▶ [Directions]:
Each line from the one bearing "IC2 pin GP2: MISO -> SCK" through the last line of the entries below should be returned exactly, with pictures left out.

▶ [Material for this task]:
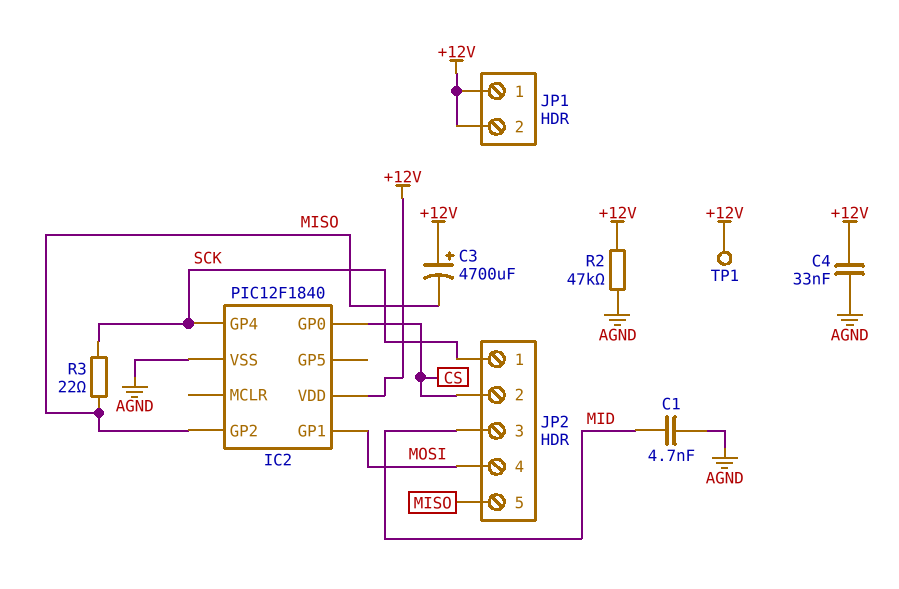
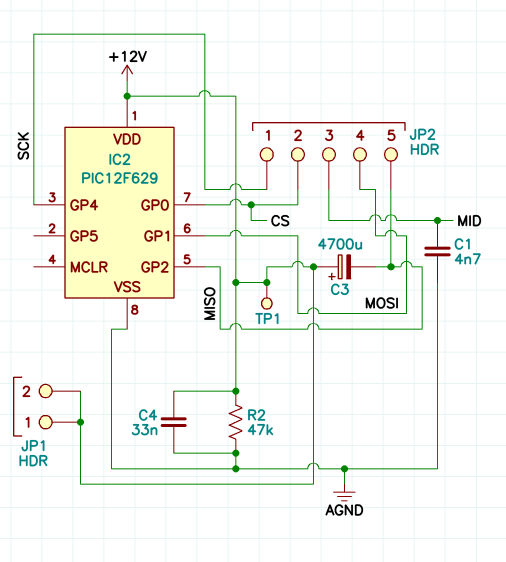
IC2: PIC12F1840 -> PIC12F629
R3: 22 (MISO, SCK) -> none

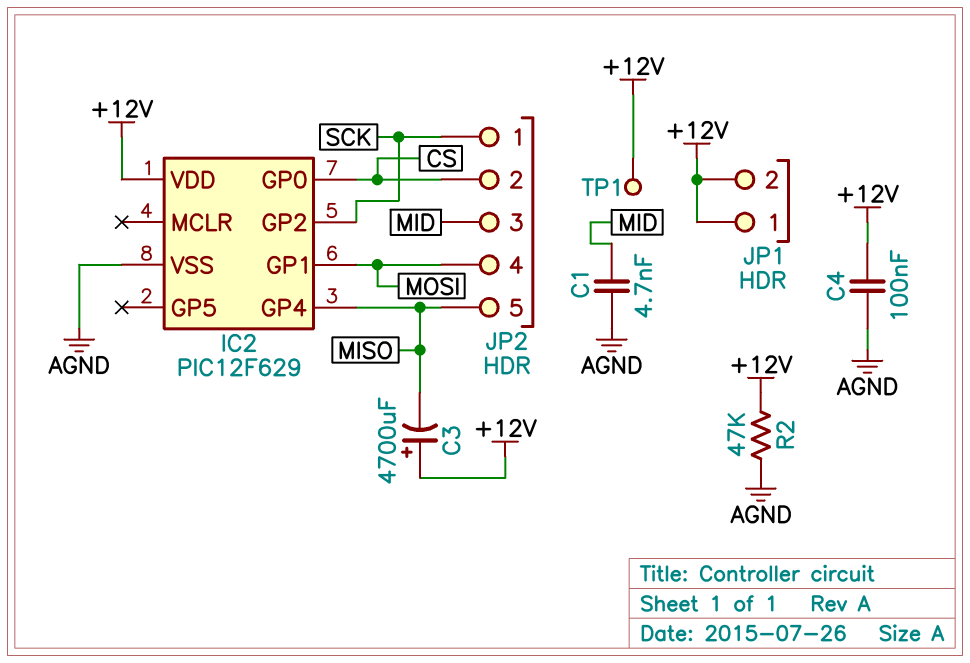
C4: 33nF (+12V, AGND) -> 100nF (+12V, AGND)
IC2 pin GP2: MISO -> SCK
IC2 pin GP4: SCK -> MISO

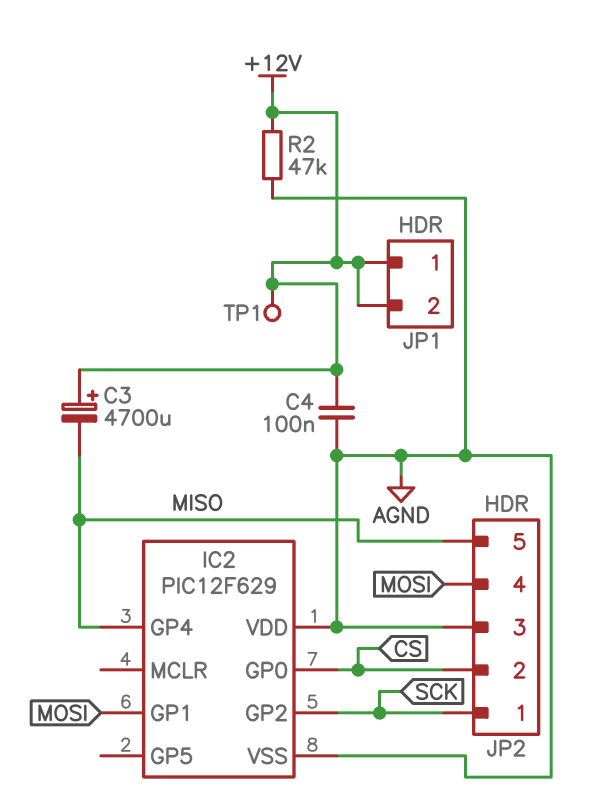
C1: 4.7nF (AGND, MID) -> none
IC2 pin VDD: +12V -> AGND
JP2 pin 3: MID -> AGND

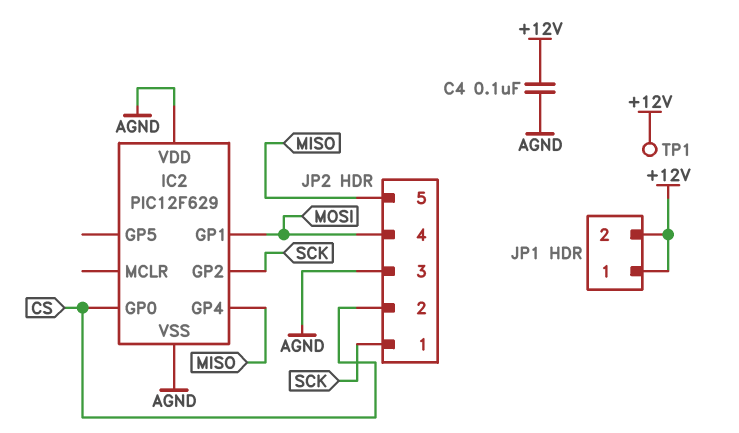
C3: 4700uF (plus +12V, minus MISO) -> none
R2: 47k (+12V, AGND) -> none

▶ [Solution to this problem]:
IC2 pin GP2: MISO -> SCK
IC2 pin GP4: SCK -> MISO

C1: 4.7nF (AGND, MID) -> none
IC2 pin VDD: +12V -> AGND
JP2 pin 3: MID -> AGND

C3: 4700uF (plus +12V, minus MISO) -> none
R2: 47k (+12V, AGND) -> none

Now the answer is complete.